**DATA SECTION**

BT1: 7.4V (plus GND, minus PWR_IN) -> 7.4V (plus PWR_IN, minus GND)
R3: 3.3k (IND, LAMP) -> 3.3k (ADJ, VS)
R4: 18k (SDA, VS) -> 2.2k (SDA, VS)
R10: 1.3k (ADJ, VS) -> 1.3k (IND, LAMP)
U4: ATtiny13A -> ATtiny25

**EXERCISE DETAILS**
Everything in the data above should be set down again precisely.

**RESPONSE TO THIS TASK**
BT1: 7.4V (plus GND, minus PWR_IN) -> 7.4V (plus PWR_IN, minus GND)
R3: 3.3k (IND, LAMP) -> 3.3k (ADJ, VS)
R4: 18k (SDA, VS) -> 2.2k (SDA, VS)
R10: 1.3k (ADJ, VS) -> 1.3k (IND, LAMP)
U4: ATtiny13A -> ATtiny25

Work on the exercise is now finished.